(Records from a dataset)
════════════════════

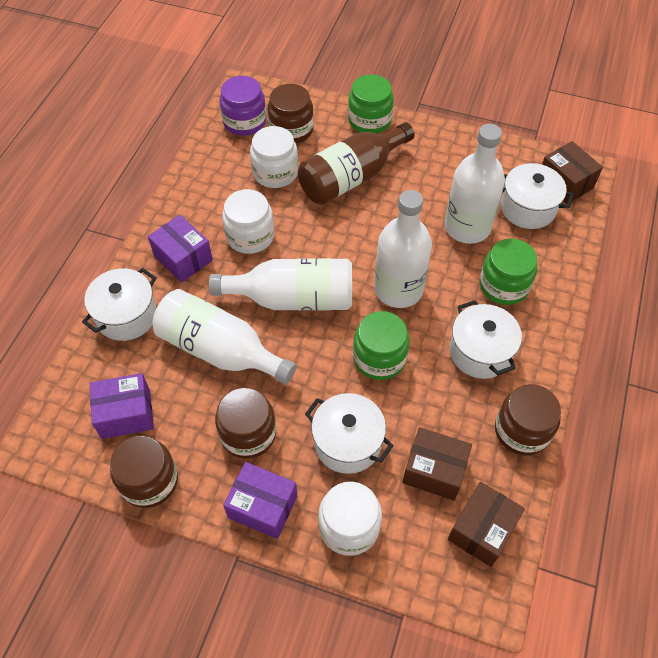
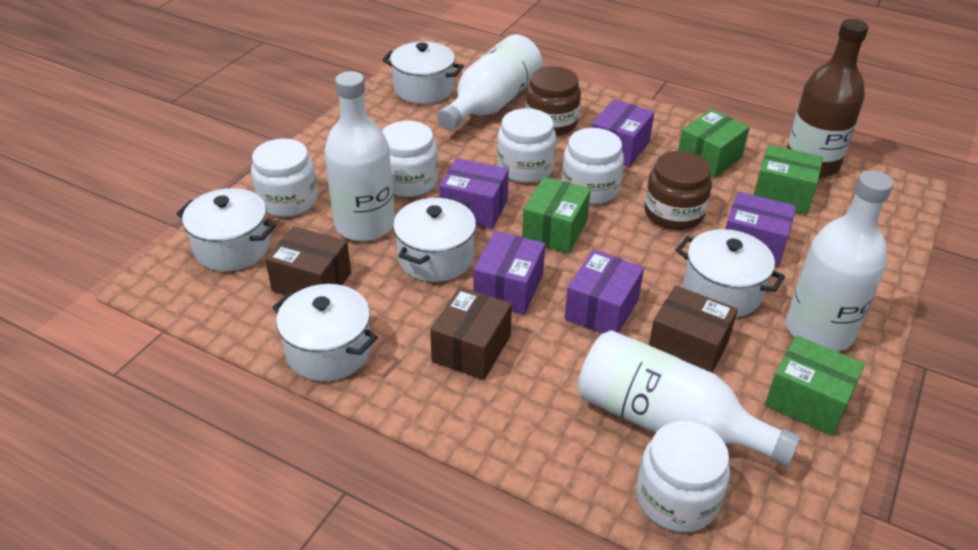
brown jar: 4 -> 2
green box: 0 -> 4
green jar: 3 -> 0
purple box: 3 -> 5
purple jar: 1 -> 0
white jar: 3 -> 5
white pot: 4 -> 5

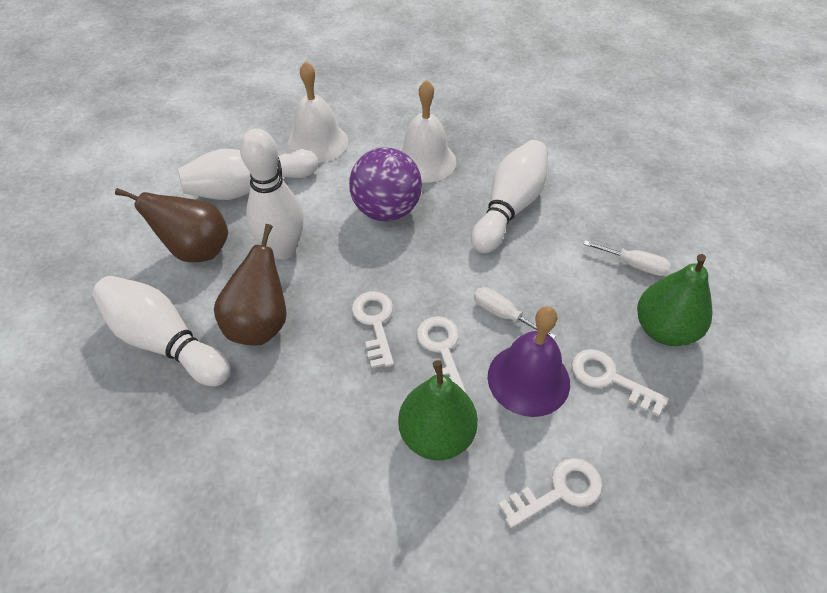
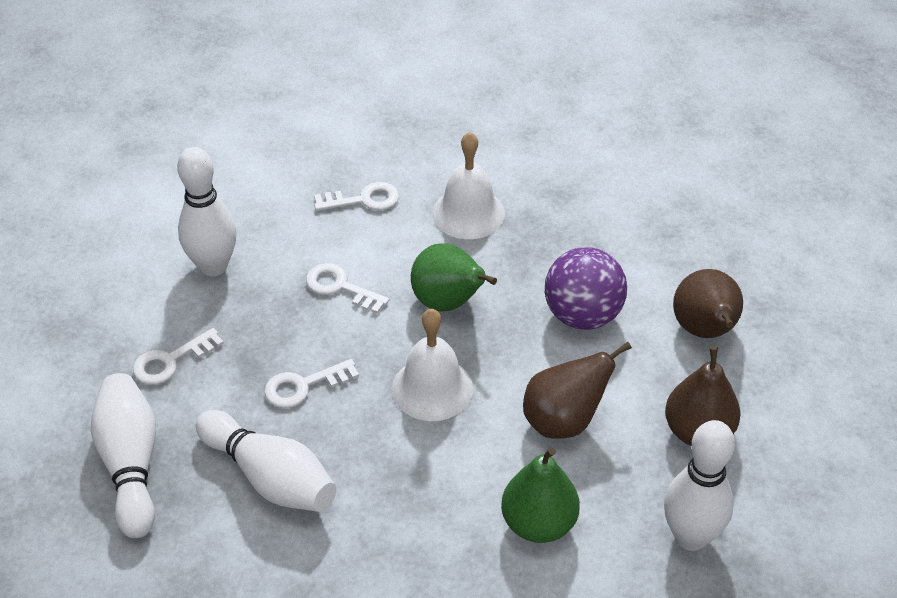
brown pear: 2 -> 3
purple bell: 1 -> 0
white screwdriver: 2 -> 0

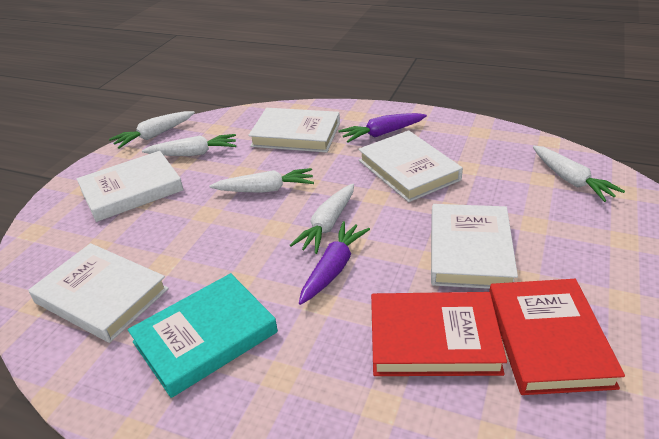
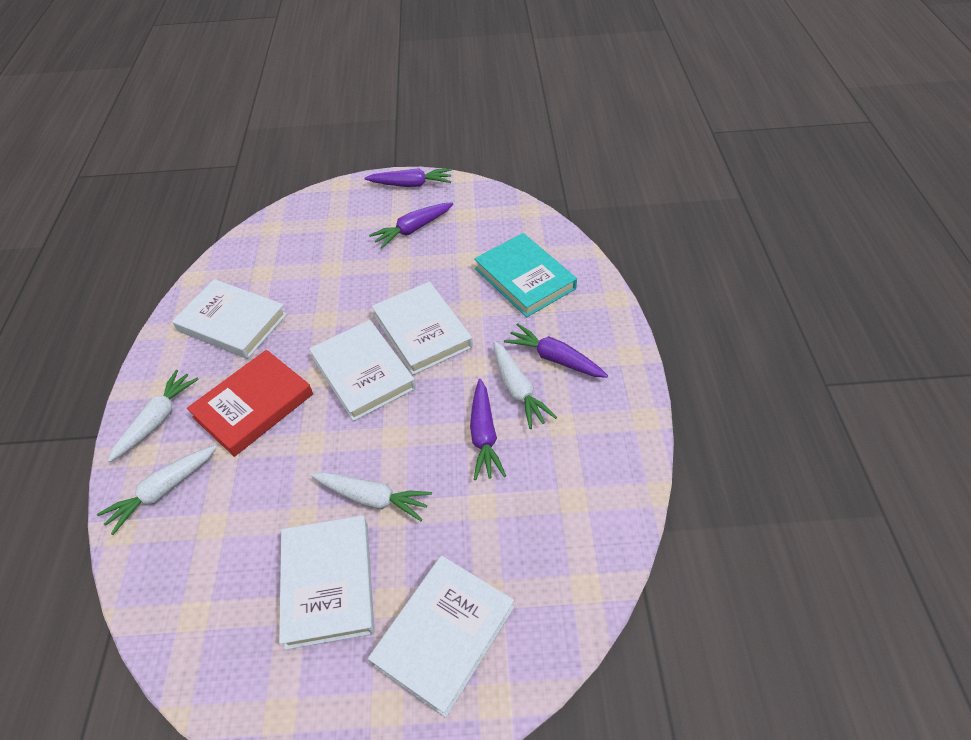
purple carrot: 2 -> 4
red book: 2 -> 1
white carrot: 5 -> 4

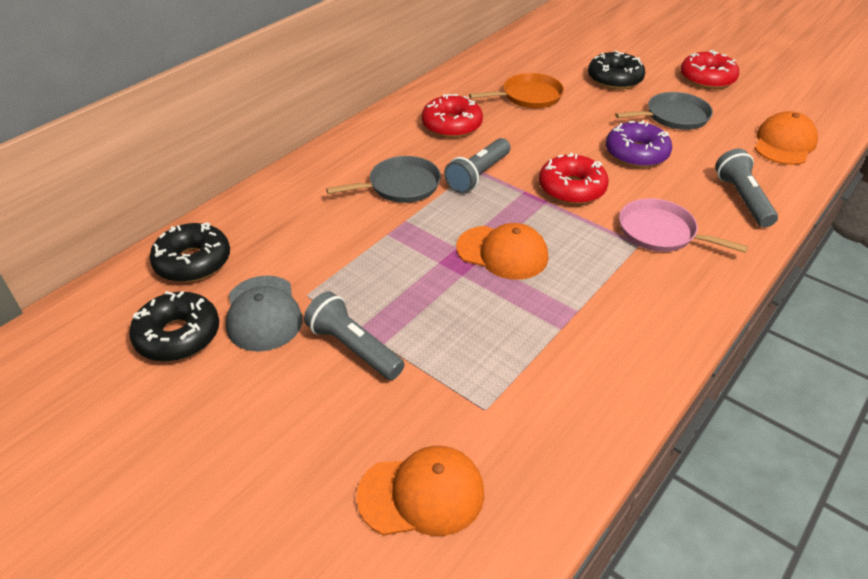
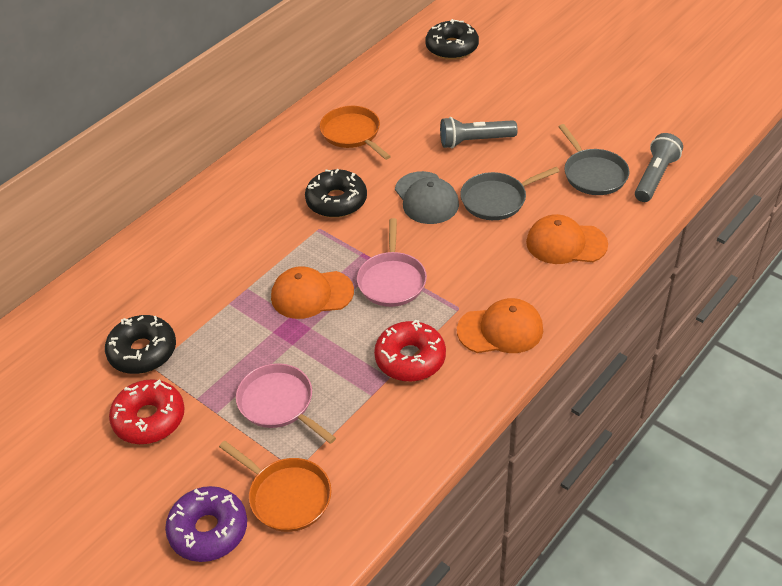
grey flashlight: 3 -> 2
orange pan: 1 -> 2
pink pan: 1 -> 2
red donut: 3 -> 2

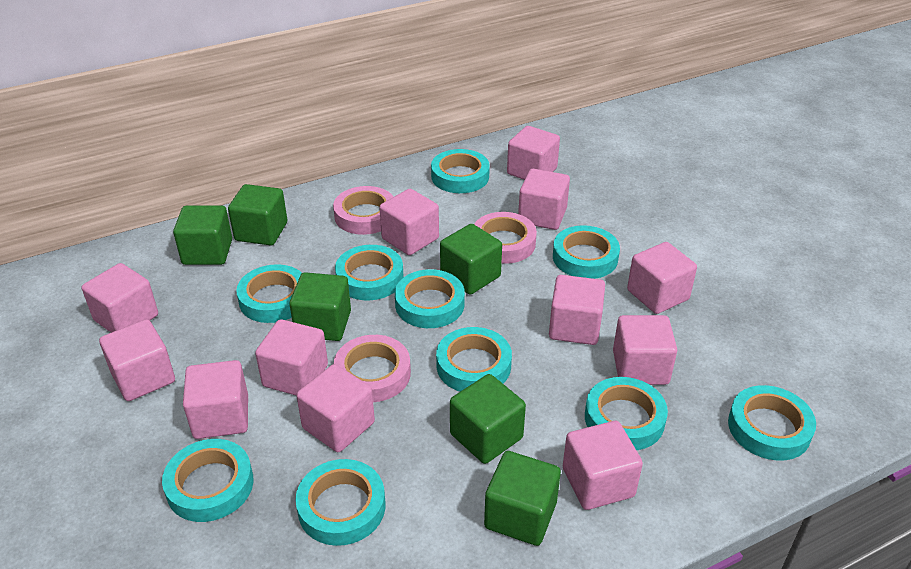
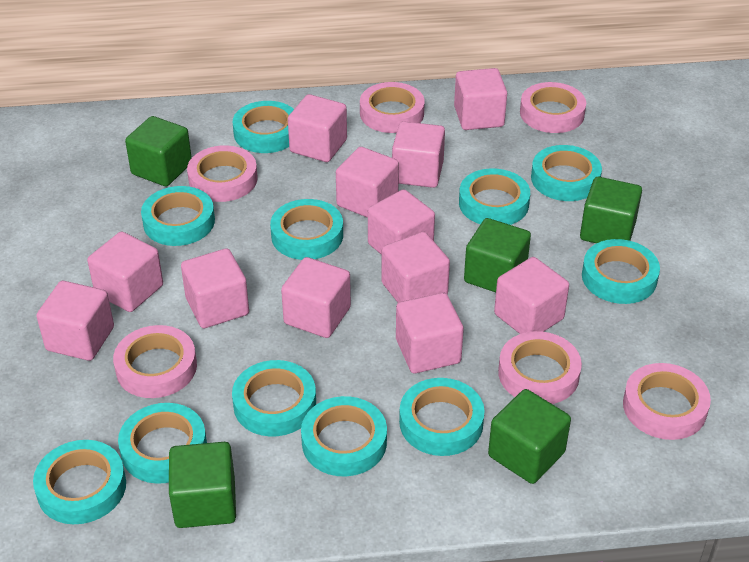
green cube: 6 -> 5
pink tape: 3 -> 6
turquoise tape: 10 -> 11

════════════════════

> Your task: The entries above, without their pictures, should be written out exactly.

> Output below:
brown jar: 4 -> 2
green box: 0 -> 4
green jar: 3 -> 0
purple box: 3 -> 5
purple jar: 1 -> 0
white jar: 3 -> 5
white pot: 4 -> 5

brown pear: 2 -> 3
purple bell: 1 -> 0
white screwdriver: 2 -> 0

purple carrot: 2 -> 4
red book: 2 -> 1
white carrot: 5 -> 4

grey flashlight: 3 -> 2
orange pan: 1 -> 2
pink pan: 1 -> 2
red donut: 3 -> 2

green cube: 6 -> 5
pink tape: 3 -> 6
turquoise tape: 10 -> 11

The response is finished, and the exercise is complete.